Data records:
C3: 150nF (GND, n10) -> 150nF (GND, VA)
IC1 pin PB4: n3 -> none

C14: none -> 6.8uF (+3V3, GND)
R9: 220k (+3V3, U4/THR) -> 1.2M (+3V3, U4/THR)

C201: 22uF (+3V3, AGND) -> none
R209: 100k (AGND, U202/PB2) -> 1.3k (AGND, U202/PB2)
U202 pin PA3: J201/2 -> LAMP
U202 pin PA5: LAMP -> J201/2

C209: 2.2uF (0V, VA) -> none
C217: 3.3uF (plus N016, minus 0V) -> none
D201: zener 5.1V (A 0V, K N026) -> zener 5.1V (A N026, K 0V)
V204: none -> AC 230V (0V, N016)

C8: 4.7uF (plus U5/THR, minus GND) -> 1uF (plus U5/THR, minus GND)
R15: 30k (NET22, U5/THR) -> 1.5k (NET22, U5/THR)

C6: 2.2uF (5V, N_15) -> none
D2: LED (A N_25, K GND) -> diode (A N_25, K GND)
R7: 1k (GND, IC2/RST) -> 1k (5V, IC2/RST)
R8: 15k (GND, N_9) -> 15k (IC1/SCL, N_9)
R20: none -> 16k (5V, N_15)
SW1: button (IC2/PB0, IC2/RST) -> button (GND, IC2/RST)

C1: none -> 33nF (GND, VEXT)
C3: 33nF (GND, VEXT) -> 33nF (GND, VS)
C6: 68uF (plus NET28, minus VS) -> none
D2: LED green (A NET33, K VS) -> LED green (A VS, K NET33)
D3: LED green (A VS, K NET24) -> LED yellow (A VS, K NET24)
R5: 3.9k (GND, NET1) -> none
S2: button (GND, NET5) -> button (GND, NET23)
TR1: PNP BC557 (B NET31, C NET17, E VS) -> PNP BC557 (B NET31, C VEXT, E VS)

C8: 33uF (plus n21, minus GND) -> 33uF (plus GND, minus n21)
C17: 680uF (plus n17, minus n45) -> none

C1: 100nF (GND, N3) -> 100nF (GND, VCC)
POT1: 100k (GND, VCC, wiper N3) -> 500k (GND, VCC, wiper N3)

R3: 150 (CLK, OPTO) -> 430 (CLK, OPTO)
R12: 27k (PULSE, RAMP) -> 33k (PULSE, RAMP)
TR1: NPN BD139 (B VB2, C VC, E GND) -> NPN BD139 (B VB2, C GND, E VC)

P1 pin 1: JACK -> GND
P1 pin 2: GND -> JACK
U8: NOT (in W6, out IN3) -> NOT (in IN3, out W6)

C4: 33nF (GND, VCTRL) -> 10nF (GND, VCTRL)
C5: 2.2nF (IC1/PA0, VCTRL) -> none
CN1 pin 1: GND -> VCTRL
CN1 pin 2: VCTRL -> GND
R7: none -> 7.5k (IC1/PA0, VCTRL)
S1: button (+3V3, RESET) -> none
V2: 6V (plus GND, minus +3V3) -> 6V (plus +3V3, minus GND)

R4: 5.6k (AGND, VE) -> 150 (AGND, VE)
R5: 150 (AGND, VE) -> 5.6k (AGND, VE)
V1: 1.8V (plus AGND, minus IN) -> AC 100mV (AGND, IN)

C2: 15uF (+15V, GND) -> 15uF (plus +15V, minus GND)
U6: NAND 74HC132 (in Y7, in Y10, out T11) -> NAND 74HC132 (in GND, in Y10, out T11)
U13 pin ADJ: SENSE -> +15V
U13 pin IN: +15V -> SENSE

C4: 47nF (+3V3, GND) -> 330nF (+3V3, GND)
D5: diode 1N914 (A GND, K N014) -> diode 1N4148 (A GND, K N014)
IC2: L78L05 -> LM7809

* Assignment *
The expected output is the exact run of lines from the start of the entries through the line with "C2: 15uF (+15V, GND)", inclusive.

* Response area *
C3: 150nF (GND, n10) -> 150nF (GND, VA)
IC1 pin PB4: n3 -> none

C14: none -> 6.8uF (+3V3, GND)
R9: 220k (+3V3, U4/THR) -> 1.2M (+3V3, U4/THR)

C201: 22uF (+3V3, AGND) -> none
R209: 100k (AGND, U202/PB2) -> 1.3k (AGND, U202/PB2)
U202 pin PA3: J201/2 -> LAMP
U202 pin PA5: LAMP -> J201/2

C209: 2.2uF (0V, VA) -> none
C217: 3.3uF (plus N016, minus 0V) -> none
D201: zener 5.1V (A 0V, K N026) -> zener 5.1V (A N026, K 0V)
V204: none -> AC 230V (0V, N016)

C8: 4.7uF (plus U5/THR, minus GND) -> 1uF (plus U5/THR, minus GND)
R15: 30k (NET22, U5/THR) -> 1.5k (NET22, U5/THR)

C6: 2.2uF (5V, N_15) -> none
D2: LED (A N_25, K GND) -> diode (A N_25, K GND)
R7: 1k (GND, IC2/RST) -> 1k (5V, IC2/RST)
R8: 15k (GND, N_9) -> 15k (IC1/SCL, N_9)
R20: none -> 16k (5V, N_15)
SW1: button (IC2/PB0, IC2/RST) -> button (GND, IC2/RST)

C1: none -> 33nF (GND, VEXT)
C3: 33nF (GND, VEXT) -> 33nF (GND, VS)
C6: 68uF (plus NET28, minus VS) -> none
D2: LED green (A NET33, K VS) -> LED green (A VS, K NET33)
D3: LED green (A VS, K NET24) -> LED yellow (A VS, K NET24)
R5: 3.9k (GND, NET1) -> none
S2: button (GND, NET5) -> button (GND, NET23)
TR1: PNP BC557 (B NET31, C NET17, E VS) -> PNP BC557 (B NET31, C VEXT, E VS)

C8: 33uF (plus n21, minus GND) -> 33uF (plus GND, minus n21)
C17: 680uF (plus n17, minus n45) -> none

C1: 100nF (GND, N3) -> 100nF (GND, VCC)
POT1: 100k (GND, VCC, wiper N3) -> 500k (GND, VCC, wiper N3)

R3: 150 (CLK, OPTO) -> 430 (CLK, OPTO)
R12: 27k (PULSE, RAMP) -> 33k (PULSE, RAMP)
TR1: NPN BD139 (B VB2, C VC, E GND) -> NPN BD139 (B VB2, C GND, E VC)

P1 pin 1: JACK -> GND
P1 pin 2: GND -> JACK
U8: NOT (in W6, out IN3) -> NOT (in IN3, out W6)

C4: 33nF (GND, VCTRL) -> 10nF (GND, VCTRL)
C5: 2.2nF (IC1/PA0, VCTRL) -> none
CN1 pin 1: GND -> VCTRL
CN1 pin 2: VCTRL -> GND
R7: none -> 7.5k (IC1/PA0, VCTRL)
S1: button (+3V3, RESET) -> none
V2: 6V (plus GND, minus +3V3) -> 6V (plus +3V3, minus GND)

R4: 5.6k (AGND, VE) -> 150 (AGND, VE)
R5: 150 (AGND, VE) -> 5.6k (AGND, VE)
V1: 1.8V (plus AGND, minus IN) -> AC 100mV (AGND, IN)

C2: 15uF (+15V, GND) -> 15uF (plus +15V, minus GND)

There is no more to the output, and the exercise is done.